### Problem requirements
Please give back the listing exactly, without any of its pictures.

### Source material
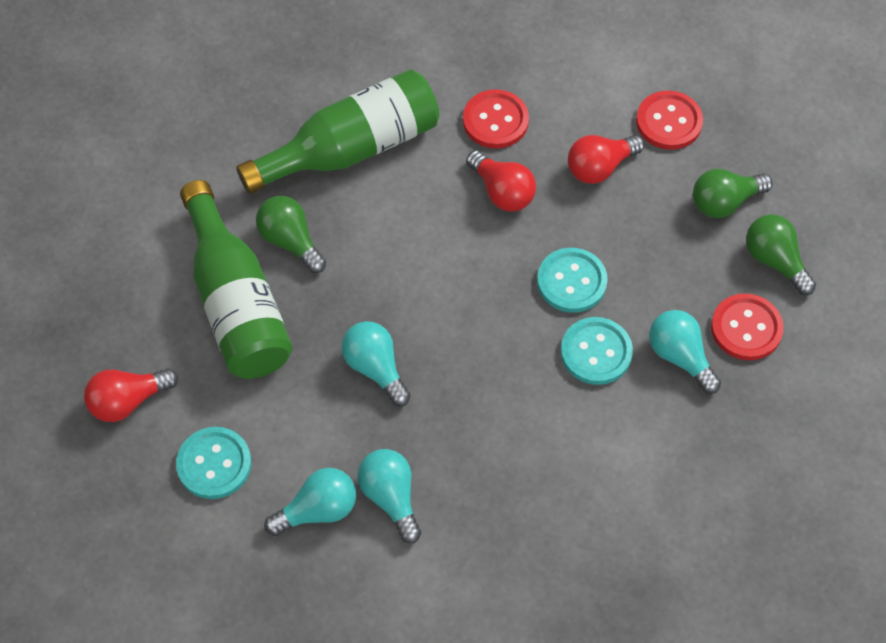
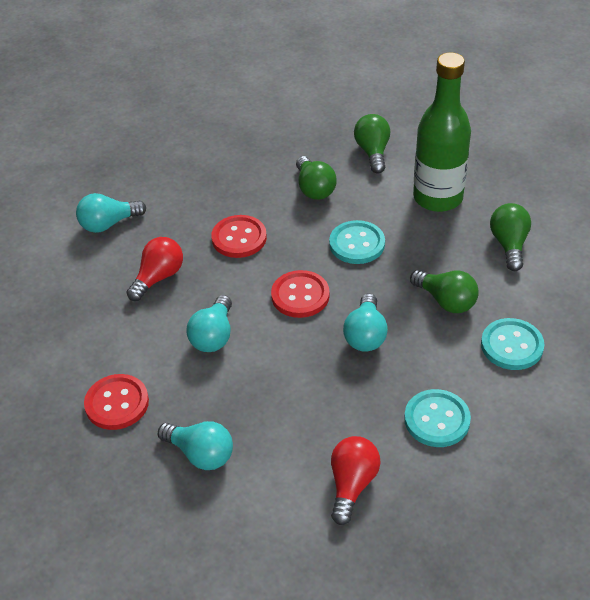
green bottle: 2 -> 1
green light bulb: 3 -> 4
red light bulb: 3 -> 2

### Response for this exercise
green bottle: 2 -> 1
green light bulb: 3 -> 4
red light bulb: 3 -> 2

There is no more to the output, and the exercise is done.